PROBLEM TO WORK ON:
Write the full listing out again, word for word, but omit the pictures.

INFORMATION PROVIDED:
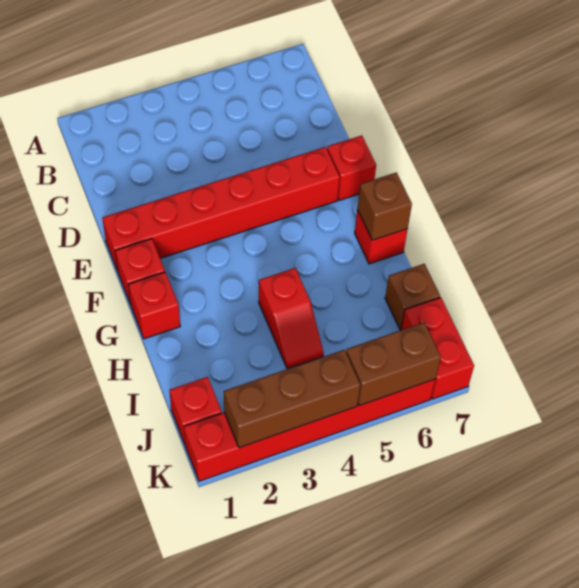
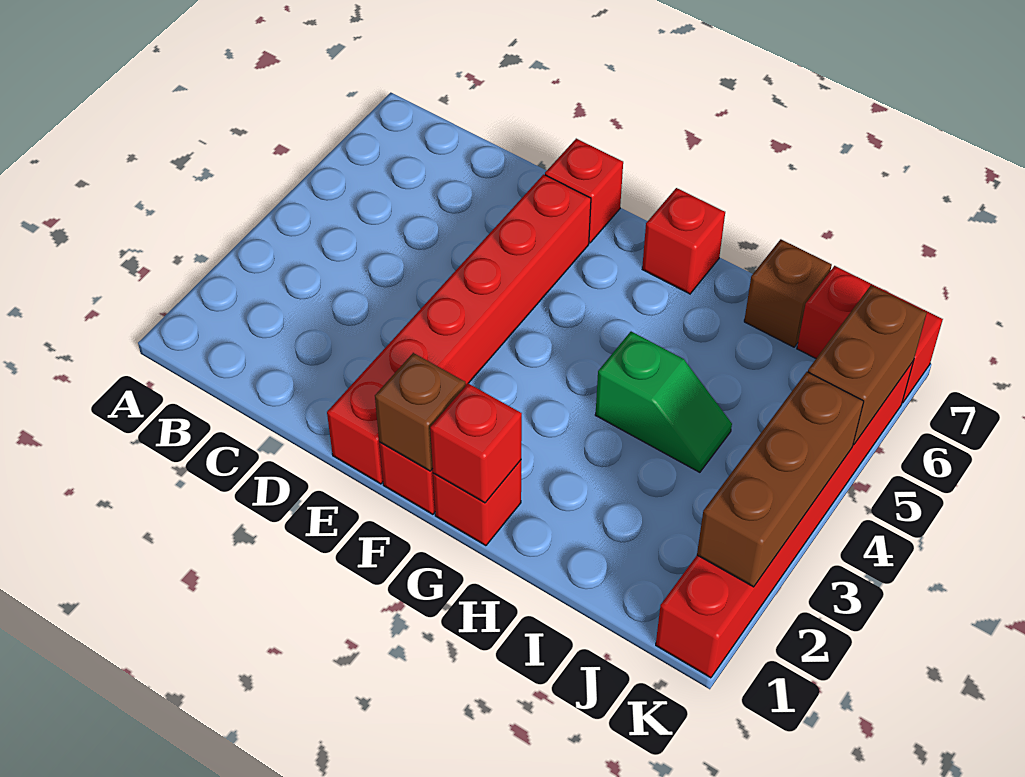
brown brick G7 level 2 -> brown brick F1 level 2
red slope H4:I4 level 1 top H -> green slope H4:I4 level 1 top H
red brick J1 level 1 -> red brick G1 level 2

ANSWER FOR THIS EXERCISE:
brown brick G7 level 2 -> brown brick F1 level 2
red slope H4:I4 level 1 top H -> green slope H4:I4 level 1 top H
red brick J1 level 1 -> red brick G1 level 2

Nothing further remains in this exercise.